## [PROBLEM]
For each line in the data below that holds "konewka", return a copy.

## [DATASET RECORDS]

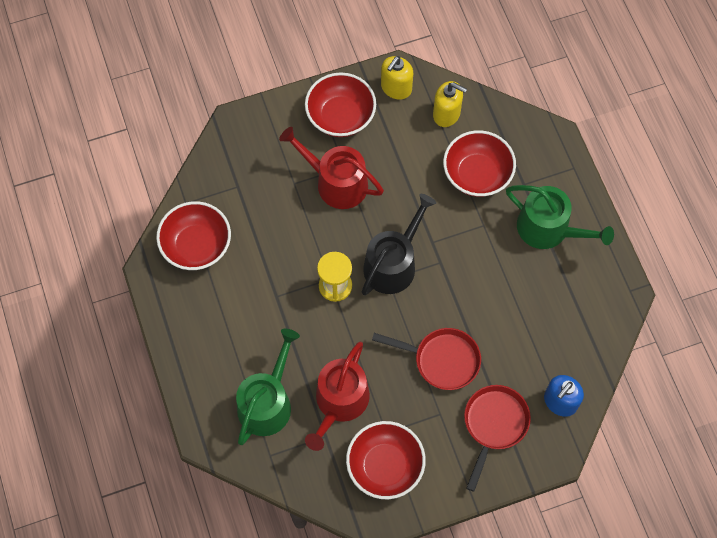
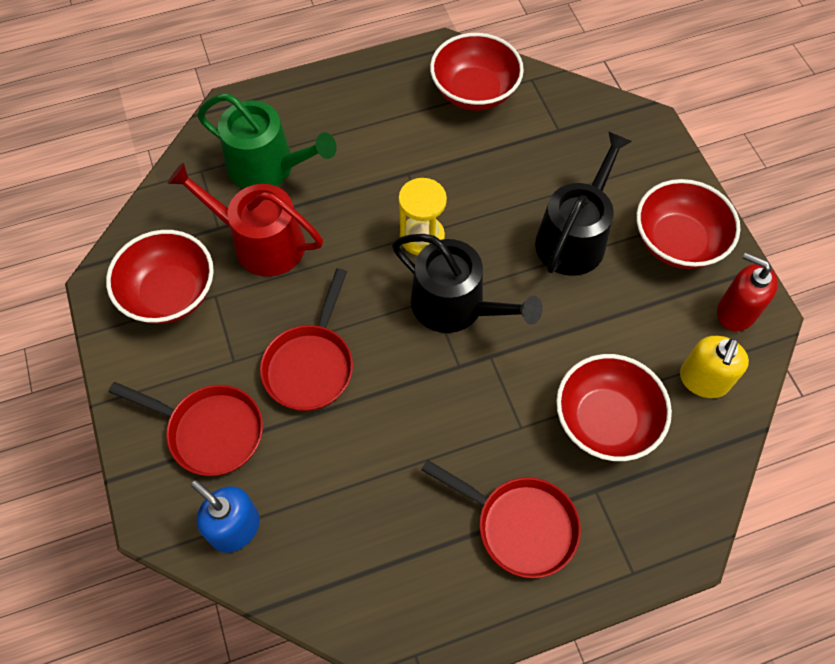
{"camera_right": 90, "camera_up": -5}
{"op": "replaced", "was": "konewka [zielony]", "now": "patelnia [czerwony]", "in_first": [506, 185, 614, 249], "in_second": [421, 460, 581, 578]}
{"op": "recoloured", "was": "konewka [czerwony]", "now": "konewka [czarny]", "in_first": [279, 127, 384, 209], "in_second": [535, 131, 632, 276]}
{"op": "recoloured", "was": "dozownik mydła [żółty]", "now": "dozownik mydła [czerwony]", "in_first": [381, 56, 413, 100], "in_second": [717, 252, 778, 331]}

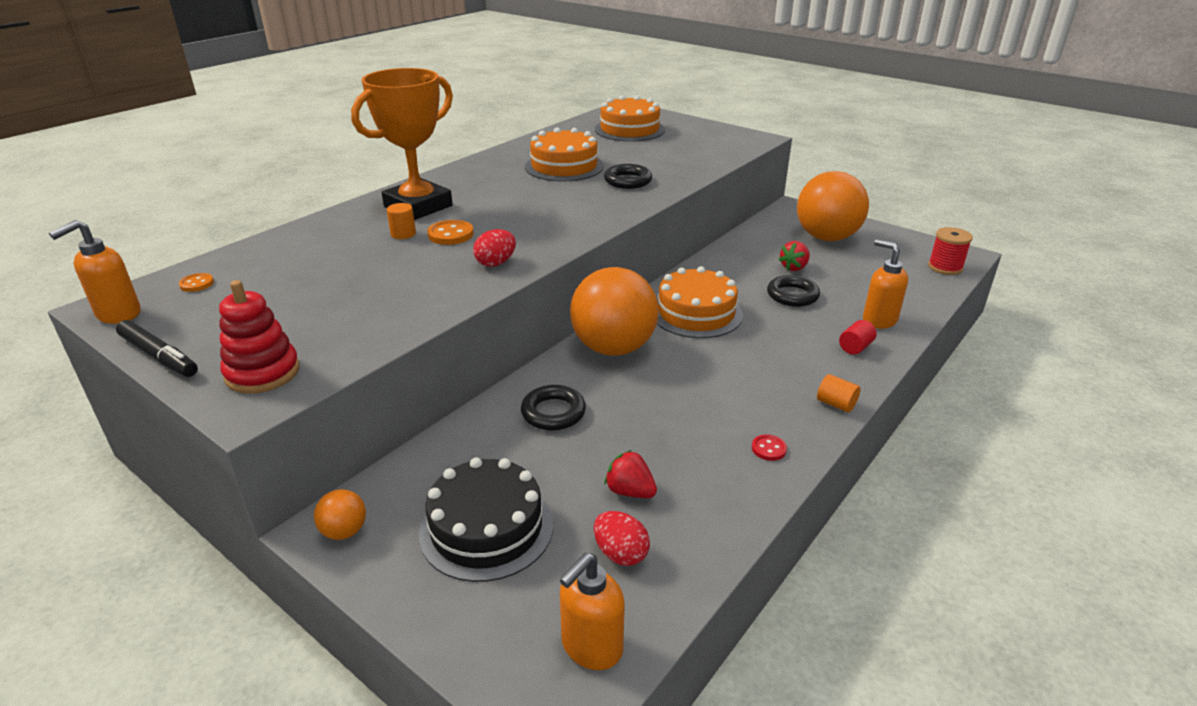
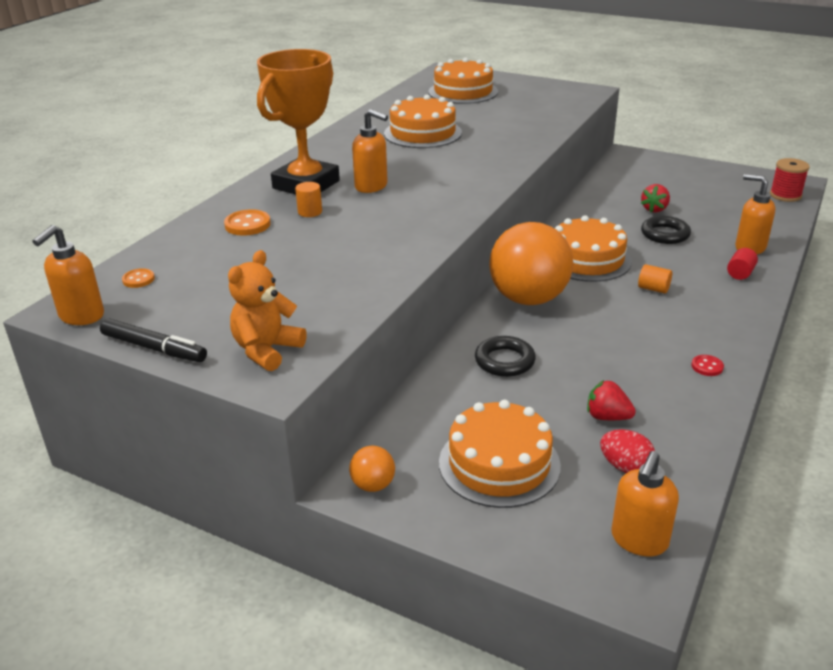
{"camera_right": -10, "camera_up": 0}
{"op": "removed", "was": "jajko [czerwony]", "in_first": [473, 229, 516, 267]}
{"op": "removed", "was": "pierścień [czarny]", "in_first": [604, 164, 652, 189]}
{"op": "removed", "was": "piłka [pomarańczowy]", "in_first": [797, 171, 869, 241]}
{"op": "added", "now": "dozownik mydła [pomarańczowy]", "in_second": [352, 109, 388, 193]}
{"op": "moved", "was": "guzik [pomarańczowy]", "in_first": [427, 220, 474, 245], "in_second": [224, 209, 271, 236]}
{"op": "moved", "was": "walec [pomarańczowy]", "in_first": [817, 374, 860, 412], "in_second": [638, 264, 672, 294]}
{"op": "replaced", "was": "zabawka nakładanka [czerwony]", "now": "miś [pomarańczowy]", "in_first": [219, 280, 299, 394], "in_second": [228, 250, 307, 371]}
{"op": "recoloured", "was": "tort [czarny]", "now": "tort [pomarańczowy]", "in_first": [419, 457, 553, 582], "in_second": [439, 400, 561, 508]}

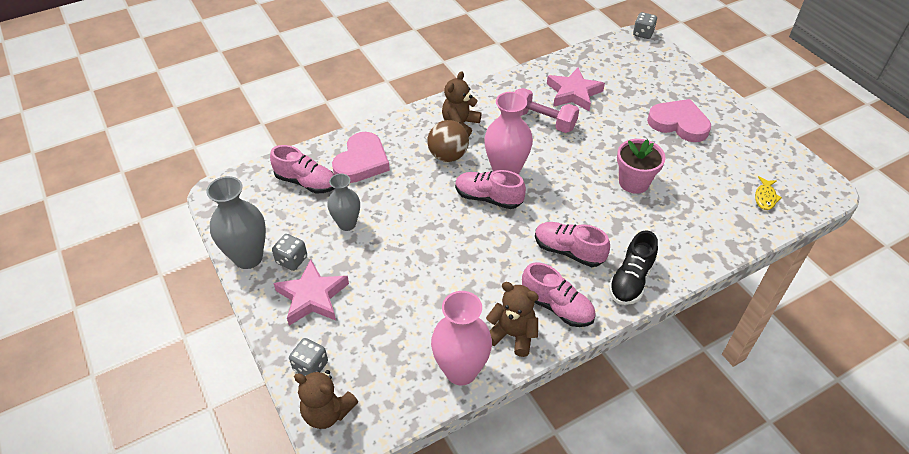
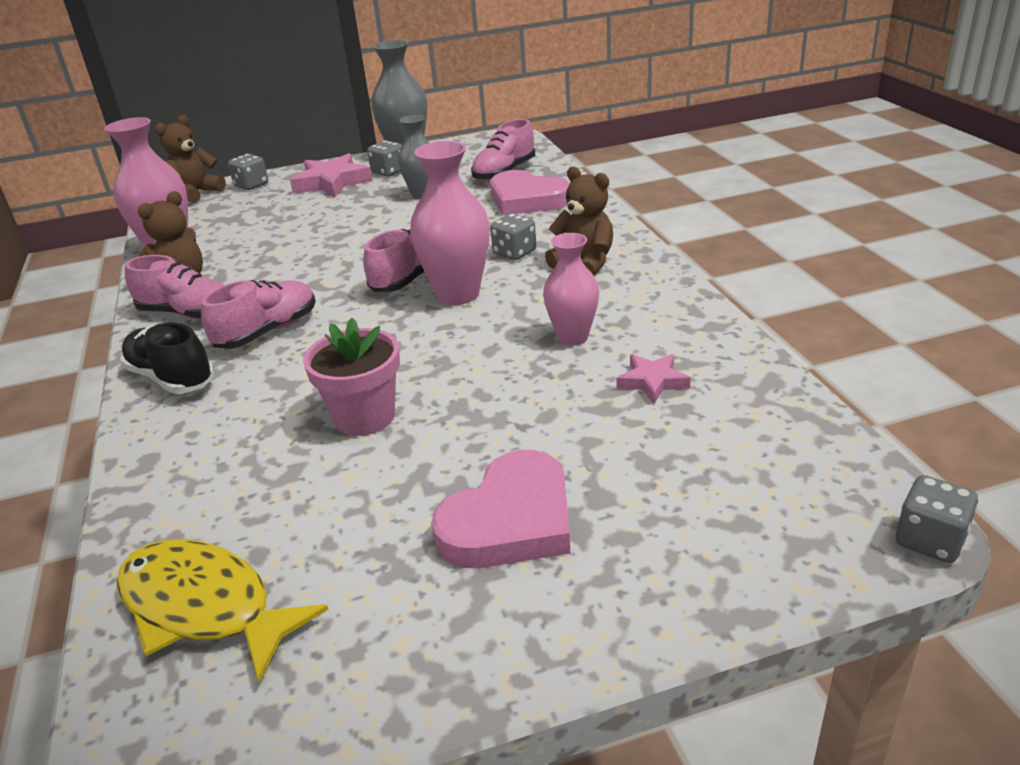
{"camera_right": 105, "camera_up": -15}
{"op": "replaced", "was": "piłka [brązowy]", "now": "kostka do gry [szary]", "in_first": [427, 120, 469, 162], "in_second": [490, 214, 536, 260]}
{"op": "replaced", "was": "hantel [różowy]", "now": "wazon [różowy]", "in_first": [515, 88, 579, 133], "in_second": [543, 233, 599, 346]}
{"op": "turned", "was": "but [różowy]", "in_first": [522, 263, 596, 327], "in_second": [125, 255, 224, 319], "clockwise": -120}
{"op": "resized", "was": "gwiazda [różowy]", "in_first": [547, 68, 605, 111], "in_second": [616, 354, 691, 404], "ratio": 0.57}
{"op": "resized", "was": "ryba [żółty]", "in_first": [755, 176, 782, 210], "in_second": [116, 539, 329, 682], "ratio": 2.01}

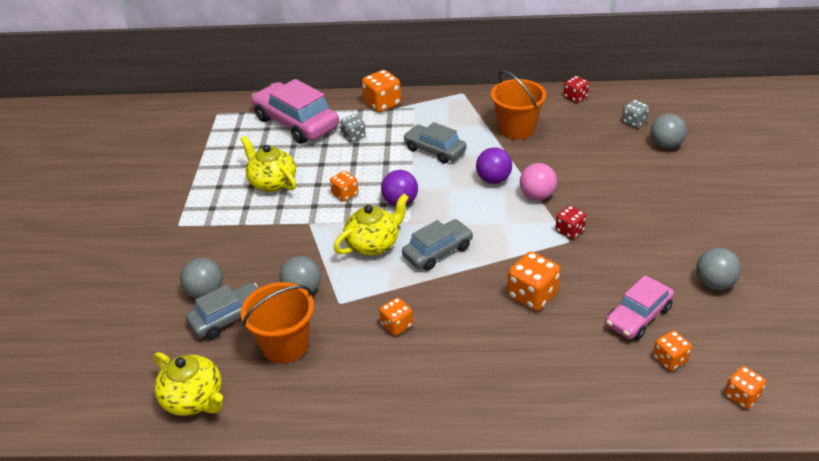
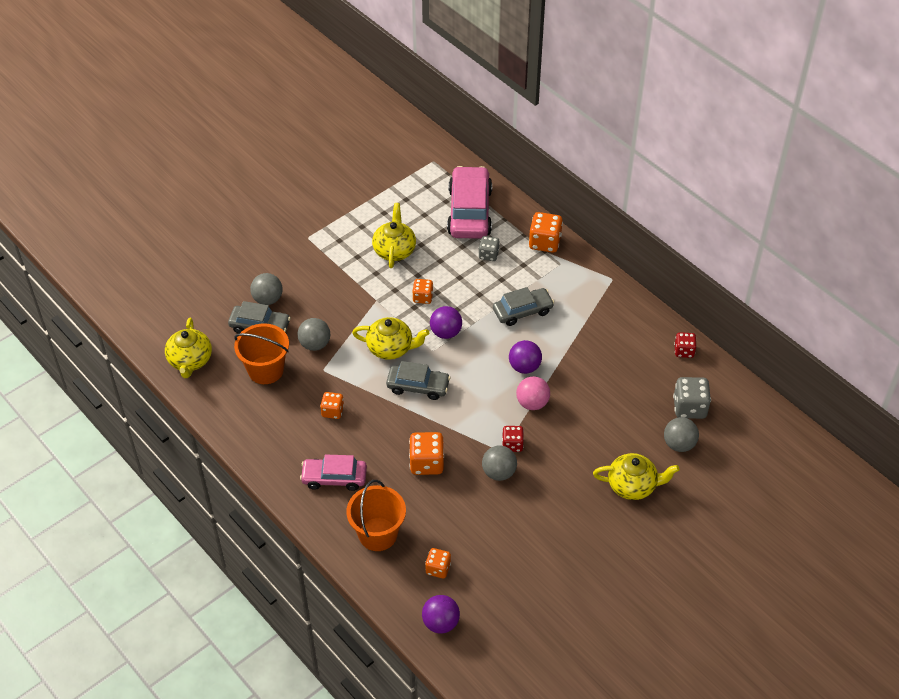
{"camera_right": 45, "camera_up": 10}
{"op": "added", "now": "imbryk [żółty]", "in_second": [593, 453, 679, 500]}
{"op": "moved", "was": "wiadro [pomarańczowy]", "in_first": [491, 70, 546, 140], "in_second": [346, 480, 406, 551]}
{"op": "moved", "was": "samochód [różowy]", "in_first": [605, 275, 674, 340], "in_second": [300, 454, 367, 491]}
{"op": "moved", "was": "piłka [szary]", "in_first": [696, 248, 741, 290], "in_second": [482, 446, 517, 481]}
{"op": "replaced", "was": "kostka do gry [pomarańczowy]", "now": "piłka [fioletowy]", "in_first": [724, 366, 766, 409], "in_second": [422, 595, 460, 634]}
{"op": "turned", "was": "samochód [szary]", "in_first": [403, 122, 466, 164], "in_second": [493, 287, 554, 326], "clockwise": 75}
{"op": "resized", "was": "kostka do gry [szary]", "in_first": [622, 100, 649, 128], "in_second": [673, 377, 711, 419], "ratio": 1.61}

## [OUTPUT OF THE EXERCISE]
{"op": "replaced", "was": "konewka [zielony]", "now": "patelnia [czerwony]", "in_first": [506, 185, 614, 249], "in_second": [421, 460, 581, 578]}
{"op": "recoloured", "was": "konewka [czerwony]", "now": "konewka [czarny]", "in_first": [279, 127, 384, 209], "in_second": [535, 131, 632, 276]}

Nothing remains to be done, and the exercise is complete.